• Data records
★ ★ ★

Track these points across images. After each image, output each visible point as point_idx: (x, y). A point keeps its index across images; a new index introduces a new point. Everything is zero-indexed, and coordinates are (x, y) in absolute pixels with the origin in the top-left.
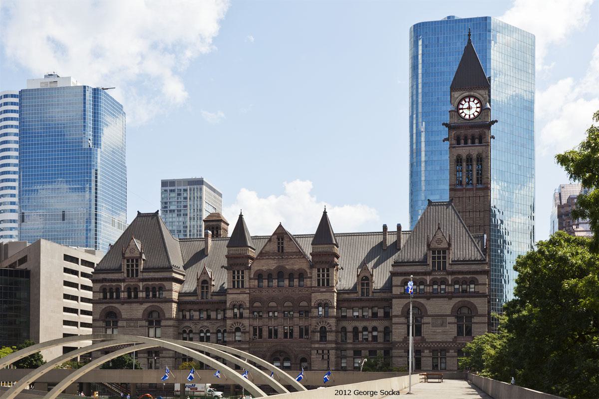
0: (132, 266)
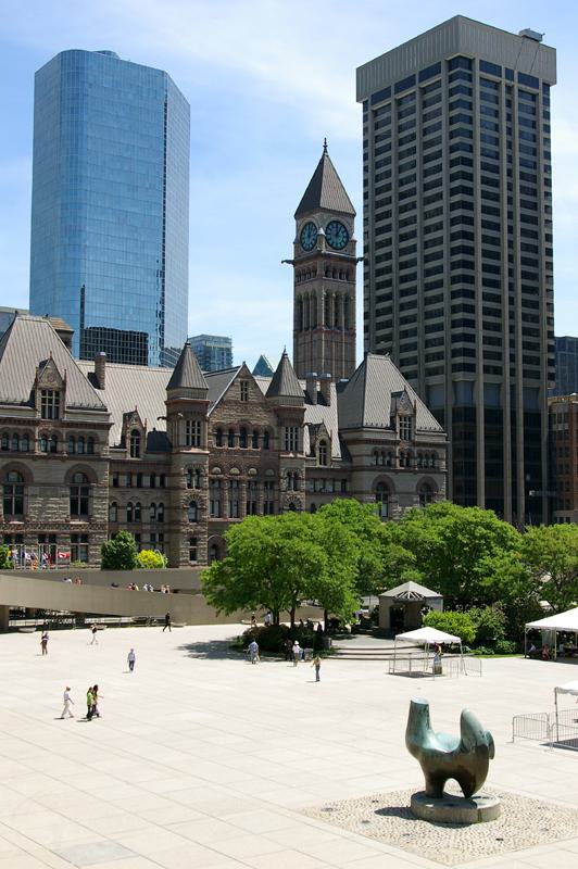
0: (50, 401)
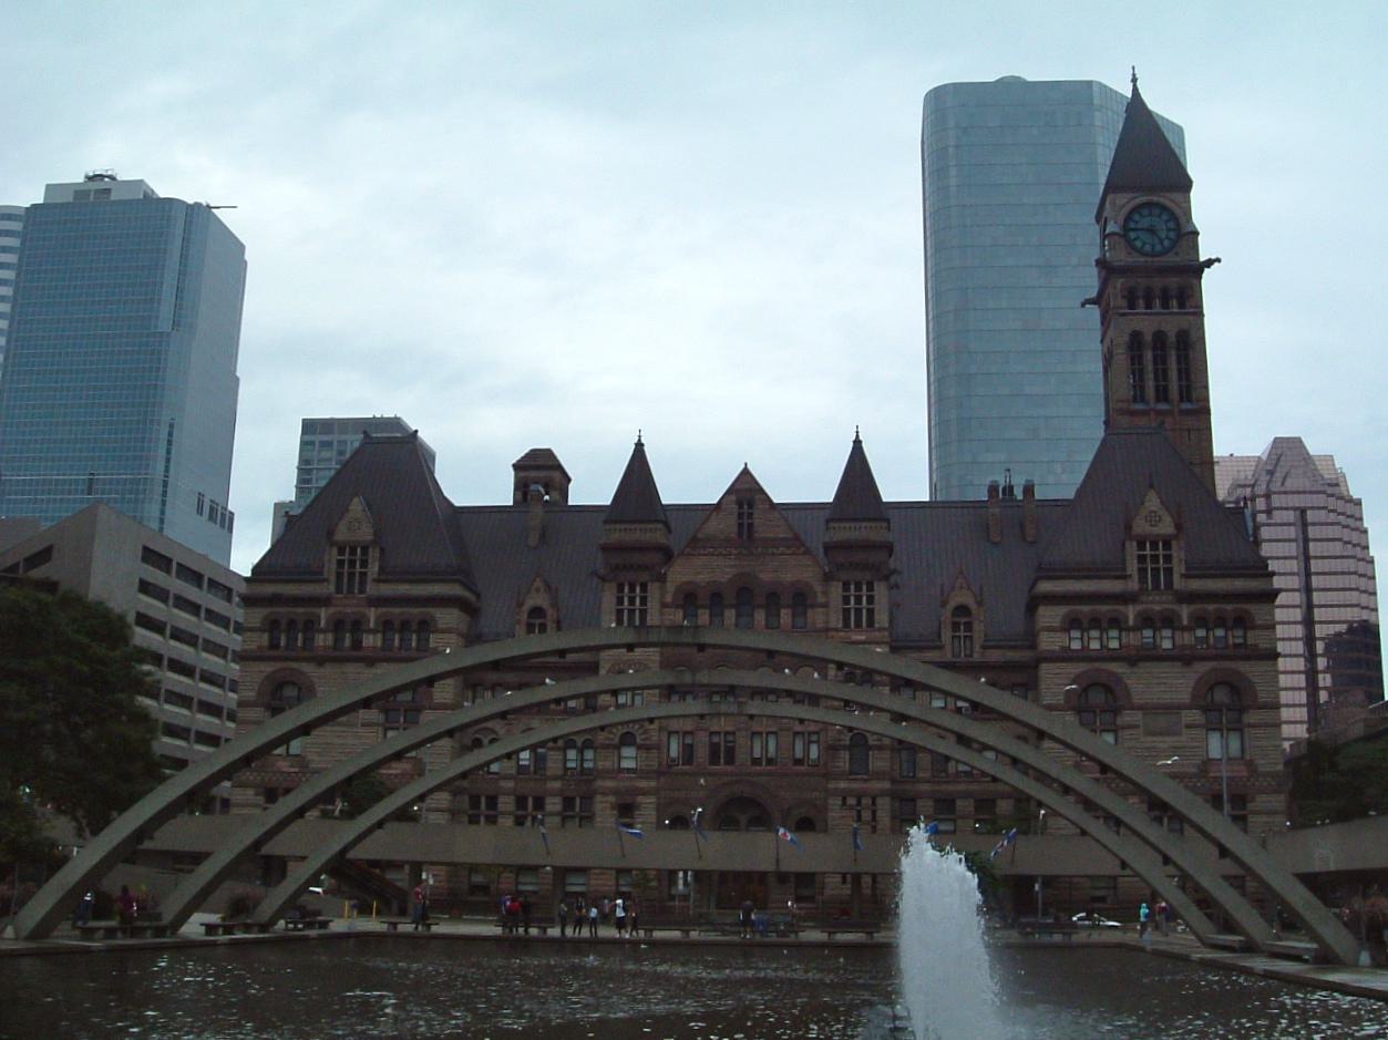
0: (352, 563)
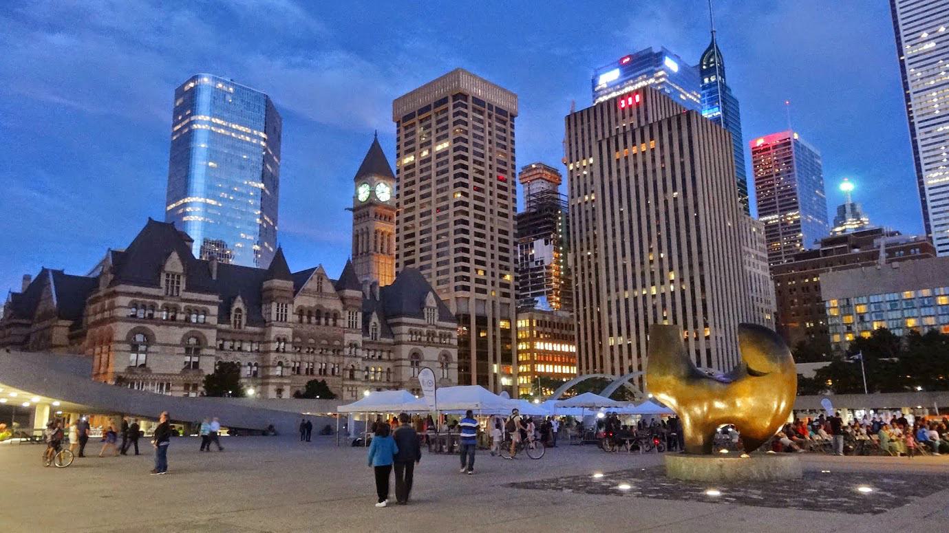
0: (173, 282)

★ ★ ★

Please rewrite every line of the records above as a numbered list, omitting blank lines. Leave the pictures out of your answer.

• SOLUTION
1. Track these points across images. After each image, output each visible point as point_idx: (x, y). A point keeps its index across images; a new index introduces a new point. Everything is zero-indexed, and coordinates are (x, y) in absolute pixels with the origin in the top-left.
2. 0: (132, 266)
3. 0: (50, 401)
4. 0: (352, 563)
5. 0: (173, 282)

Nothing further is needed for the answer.